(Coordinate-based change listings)
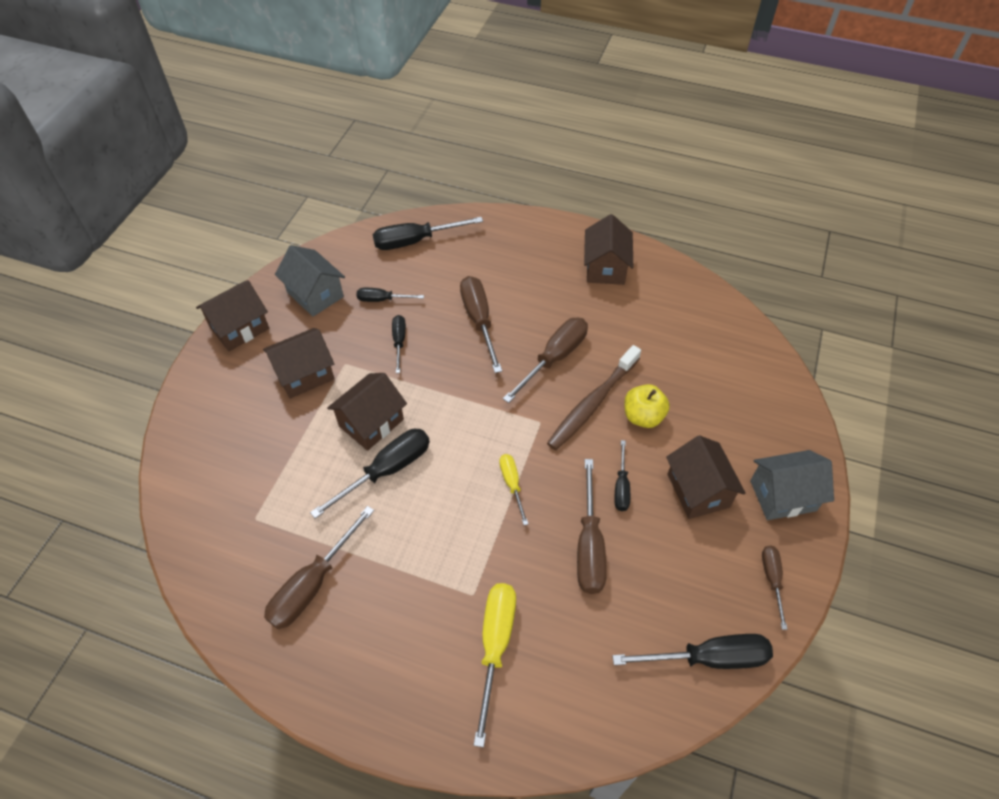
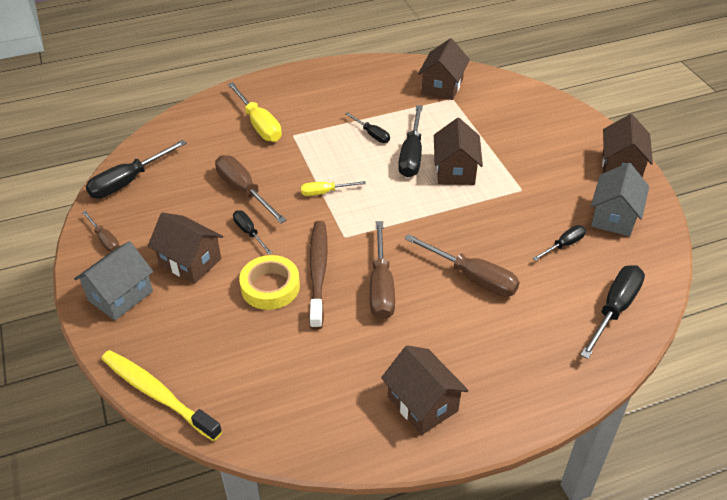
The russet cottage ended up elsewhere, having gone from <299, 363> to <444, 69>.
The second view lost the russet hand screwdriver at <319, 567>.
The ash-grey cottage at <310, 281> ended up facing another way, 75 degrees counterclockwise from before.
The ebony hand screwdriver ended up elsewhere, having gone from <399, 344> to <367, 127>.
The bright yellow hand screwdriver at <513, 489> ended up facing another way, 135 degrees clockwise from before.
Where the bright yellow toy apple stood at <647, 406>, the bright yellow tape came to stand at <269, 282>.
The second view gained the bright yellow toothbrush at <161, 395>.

WHAT YOU SHOULD DO -
Each record above must be set down again unchanged, with its pictures left out.

SOLUTION TO THIS TASK -
The russet cottage ended up elsewhere, having gone from <299, 363> to <444, 69>.
The second view lost the russet hand screwdriver at <319, 567>.
The ash-grey cottage at <310, 281> ended up facing another way, 75 degrees counterclockwise from before.
The ebony hand screwdriver ended up elsewhere, having gone from <399, 344> to <367, 127>.
The bright yellow hand screwdriver at <513, 489> ended up facing another way, 135 degrees clockwise from before.
Where the bright yellow toy apple stood at <647, 406>, the bright yellow tape came to stand at <269, 282>.
The second view gained the bright yellow toothbrush at <161, 395>.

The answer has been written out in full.